> [Data shown]:
┌──

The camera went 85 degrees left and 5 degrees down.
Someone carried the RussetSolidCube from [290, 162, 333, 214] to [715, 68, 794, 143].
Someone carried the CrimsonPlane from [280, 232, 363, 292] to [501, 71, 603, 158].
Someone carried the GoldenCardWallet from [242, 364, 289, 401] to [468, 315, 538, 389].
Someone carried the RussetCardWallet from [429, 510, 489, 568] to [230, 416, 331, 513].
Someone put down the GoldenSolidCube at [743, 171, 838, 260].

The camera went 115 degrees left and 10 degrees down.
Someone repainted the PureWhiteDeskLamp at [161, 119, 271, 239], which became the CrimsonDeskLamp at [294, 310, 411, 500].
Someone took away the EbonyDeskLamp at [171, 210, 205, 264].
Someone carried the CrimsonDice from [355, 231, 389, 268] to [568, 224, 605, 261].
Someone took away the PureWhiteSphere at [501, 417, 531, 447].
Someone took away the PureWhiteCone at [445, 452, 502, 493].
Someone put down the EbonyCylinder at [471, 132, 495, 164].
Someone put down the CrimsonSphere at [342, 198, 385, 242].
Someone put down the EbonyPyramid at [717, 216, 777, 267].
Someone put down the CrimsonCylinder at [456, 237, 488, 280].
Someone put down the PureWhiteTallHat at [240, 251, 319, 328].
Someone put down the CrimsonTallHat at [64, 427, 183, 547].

└──
┌──

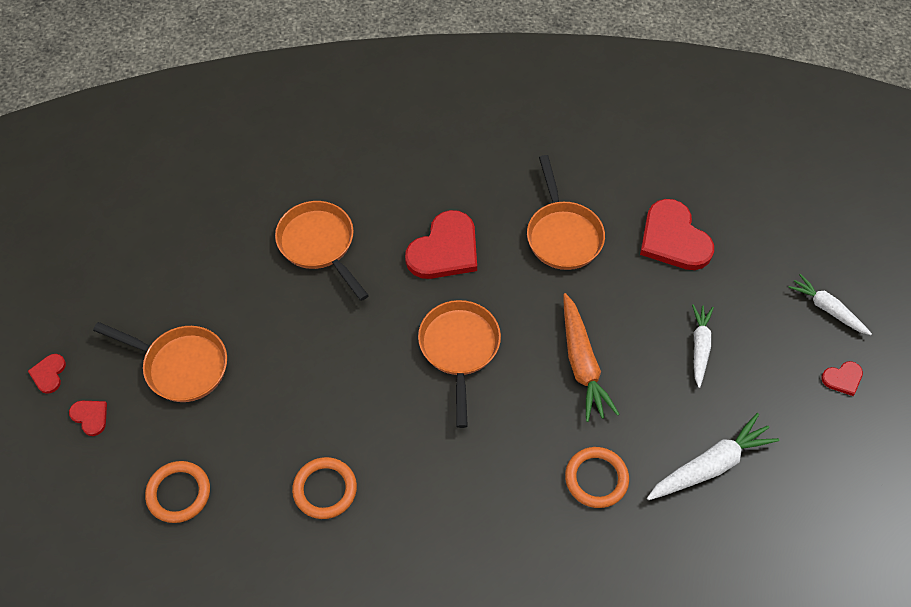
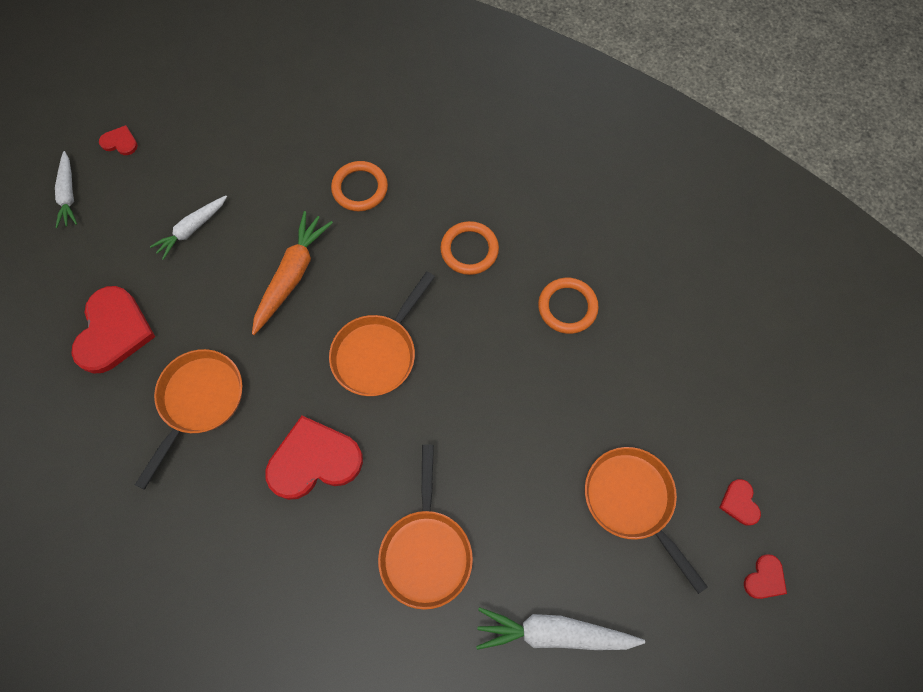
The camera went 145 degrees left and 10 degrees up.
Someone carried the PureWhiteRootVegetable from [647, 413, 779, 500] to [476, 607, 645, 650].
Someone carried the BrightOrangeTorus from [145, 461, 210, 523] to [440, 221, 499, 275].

└──

Could you set down, exactly as written, the lines above between the one holding "The camera went 85" and the one holding "Someone carried the RussetCardWallet", inclusive, and nothing more?

> [Response to the exercise]:
The camera went 85 degrees left and 5 degrees down.
Someone carried the RussetSolidCube from [290, 162, 333, 214] to [715, 68, 794, 143].
Someone carried the CrimsonPlane from [280, 232, 363, 292] to [501, 71, 603, 158].
Someone carried the GoldenCardWallet from [242, 364, 289, 401] to [468, 315, 538, 389].
Someone carried the RussetCardWallet from [429, 510, 489, 568] to [230, 416, 331, 513].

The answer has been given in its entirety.